• [BRIEF]
Retype the entries below word for word, leaving none out.

(Beginning of LISTED ENTRIES)

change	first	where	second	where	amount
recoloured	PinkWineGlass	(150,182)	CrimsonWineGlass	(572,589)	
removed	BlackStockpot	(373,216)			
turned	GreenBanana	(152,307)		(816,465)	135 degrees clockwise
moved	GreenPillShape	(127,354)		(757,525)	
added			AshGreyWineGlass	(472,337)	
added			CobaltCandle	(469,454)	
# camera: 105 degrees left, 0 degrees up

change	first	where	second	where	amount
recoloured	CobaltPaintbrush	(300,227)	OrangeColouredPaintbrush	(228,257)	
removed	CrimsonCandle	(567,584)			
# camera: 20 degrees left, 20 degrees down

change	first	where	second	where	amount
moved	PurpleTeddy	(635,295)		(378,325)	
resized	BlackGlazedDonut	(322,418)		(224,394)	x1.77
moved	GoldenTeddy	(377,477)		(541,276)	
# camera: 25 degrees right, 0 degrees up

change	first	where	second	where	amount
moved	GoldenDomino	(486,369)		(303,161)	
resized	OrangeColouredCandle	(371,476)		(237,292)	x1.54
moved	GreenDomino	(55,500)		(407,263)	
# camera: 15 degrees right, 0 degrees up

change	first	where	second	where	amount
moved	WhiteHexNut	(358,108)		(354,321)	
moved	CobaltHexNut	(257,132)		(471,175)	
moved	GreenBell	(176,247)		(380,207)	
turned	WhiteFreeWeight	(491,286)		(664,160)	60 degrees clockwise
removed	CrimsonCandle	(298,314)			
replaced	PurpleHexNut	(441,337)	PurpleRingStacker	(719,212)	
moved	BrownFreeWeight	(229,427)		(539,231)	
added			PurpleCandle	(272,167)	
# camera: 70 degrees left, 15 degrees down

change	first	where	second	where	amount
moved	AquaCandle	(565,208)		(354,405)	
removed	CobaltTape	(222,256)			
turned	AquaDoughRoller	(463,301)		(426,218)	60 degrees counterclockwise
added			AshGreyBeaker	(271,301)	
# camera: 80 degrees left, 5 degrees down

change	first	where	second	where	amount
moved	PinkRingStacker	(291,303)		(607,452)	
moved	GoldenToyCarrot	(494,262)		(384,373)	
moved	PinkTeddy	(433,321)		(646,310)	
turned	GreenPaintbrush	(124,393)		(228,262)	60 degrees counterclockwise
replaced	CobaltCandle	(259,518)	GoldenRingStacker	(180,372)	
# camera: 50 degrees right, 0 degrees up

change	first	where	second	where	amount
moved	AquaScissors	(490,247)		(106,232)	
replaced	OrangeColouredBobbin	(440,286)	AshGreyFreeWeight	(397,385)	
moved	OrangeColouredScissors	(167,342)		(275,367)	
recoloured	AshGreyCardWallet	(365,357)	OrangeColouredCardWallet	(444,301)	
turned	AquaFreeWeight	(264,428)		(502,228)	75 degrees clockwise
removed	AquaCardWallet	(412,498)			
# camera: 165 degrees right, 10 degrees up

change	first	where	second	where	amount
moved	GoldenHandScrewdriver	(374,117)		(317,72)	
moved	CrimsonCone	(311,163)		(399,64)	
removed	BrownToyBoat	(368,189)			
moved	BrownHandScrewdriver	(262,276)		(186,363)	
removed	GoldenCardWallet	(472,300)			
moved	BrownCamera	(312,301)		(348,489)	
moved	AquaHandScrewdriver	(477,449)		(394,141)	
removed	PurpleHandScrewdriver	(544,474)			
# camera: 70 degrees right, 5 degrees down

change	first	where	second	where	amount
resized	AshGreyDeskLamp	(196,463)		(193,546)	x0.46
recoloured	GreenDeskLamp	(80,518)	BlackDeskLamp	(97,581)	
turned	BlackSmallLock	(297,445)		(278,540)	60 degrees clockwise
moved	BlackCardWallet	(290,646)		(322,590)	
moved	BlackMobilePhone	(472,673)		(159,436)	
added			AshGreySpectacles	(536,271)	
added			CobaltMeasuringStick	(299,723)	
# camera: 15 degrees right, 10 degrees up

(End of LISTED ENTRIES)

• [EXERCISE RESPONSE]
change	first	where	second	where	amount
recoloured	PinkWineGlass	(150,182)	CrimsonWineGlass	(572,589)	
removed	BlackStockpot	(373,216)			
turned	GreenBanana	(152,307)		(816,465)	135 degrees clockwise
moved	GreenPillShape	(127,354)		(757,525)	
added			AshGreyWineGlass	(472,337)	
added			CobaltCandle	(469,454)	
# camera: 105 degrees left, 0 degrees up

change	first	where	second	where	amount
recoloured	CobaltPaintbrush	(300,227)	OrangeColouredPaintbrush	(228,257)	
removed	CrimsonCandle	(567,584)			
# camera: 20 degrees left, 20 degrees down

change	first	where	second	where	amount
moved	PurpleTeddy	(635,295)		(378,325)	
resized	BlackGlazedDonut	(322,418)		(224,394)	x1.77
moved	GoldenTeddy	(377,477)		(541,276)	
# camera: 25 degrees right, 0 degrees up

change	first	where	second	where	amount
moved	GoldenDomino	(486,369)		(303,161)	
resized	OrangeColouredCandle	(371,476)		(237,292)	x1.54
moved	GreenDomino	(55,500)		(407,263)	
# camera: 15 degrees right, 0 degrees up

change	first	where	second	where	amount
moved	WhiteHexNut	(358,108)		(354,321)	
moved	CobaltHexNut	(257,132)		(471,175)	
moved	GreenBell	(176,247)		(380,207)	
turned	WhiteFreeWeight	(491,286)		(664,160)	60 degrees clockwise
removed	CrimsonCandle	(298,314)			
replaced	PurpleHexNut	(441,337)	PurpleRingStacker	(719,212)	
moved	BrownFreeWeight	(229,427)		(539,231)	
added			PurpleCandle	(272,167)	
# camera: 70 degrees left, 15 degrees down

change	first	where	second	where	amount
moved	AquaCandle	(565,208)		(354,405)	
removed	CobaltTape	(222,256)			
turned	AquaDoughRoller	(463,301)		(426,218)	60 degrees counterclockwise
added			AshGreyBeaker	(271,301)	
# camera: 80 degrees left, 5 degrees down

change	first	where	second	where	amount
moved	PinkRingStacker	(291,303)		(607,452)	
moved	GoldenToyCarrot	(494,262)		(384,373)	
moved	PinkTeddy	(433,321)		(646,310)	
turned	GreenPaintbrush	(124,393)		(228,262)	60 degrees counterclockwise
replaced	CobaltCandle	(259,518)	GoldenRingStacker	(180,372)	
# camera: 50 degrees right, 0 degrees up

change	first	where	second	where	amount
moved	AquaScissors	(490,247)		(106,232)	
replaced	OrangeColouredBobbin	(440,286)	AshGreyFreeWeight	(397,385)	
moved	OrangeColouredScissors	(167,342)		(275,367)	
recoloured	AshGreyCardWallet	(365,357)	OrangeColouredCardWallet	(444,301)	
turned	AquaFreeWeight	(264,428)		(502,228)	75 degrees clockwise
removed	AquaCardWallet	(412,498)			
# camera: 165 degrees right, 10 degrees up

change	first	where	second	where	amount
moved	GoldenHandScrewdriver	(374,117)		(317,72)	
moved	CrimsonCone	(311,163)		(399,64)	
removed	BrownToyBoat	(368,189)			
moved	BrownHandScrewdriver	(262,276)		(186,363)	
removed	GoldenCardWallet	(472,300)			
moved	BrownCamera	(312,301)		(348,489)	
moved	AquaHandScrewdriver	(477,449)		(394,141)	
removed	PurpleHandScrewdriver	(544,474)			
# camera: 70 degrees right, 5 degrees down

change	first	where	second	where	amount
resized	AshGreyDeskLamp	(196,463)		(193,546)	x0.46
recoloured	GreenDeskLamp	(80,518)	BlackDeskLamp	(97,581)	
turned	BlackSmallLock	(297,445)		(278,540)	60 degrees clockwise
moved	BlackCardWallet	(290,646)		(322,590)	
moved	BlackMobilePhone	(472,673)		(159,436)	
added			AshGreySpectacles	(536,271)	
added			CobaltMeasuringStick	(299,723)	
# camera: 15 degrees right, 10 degrees up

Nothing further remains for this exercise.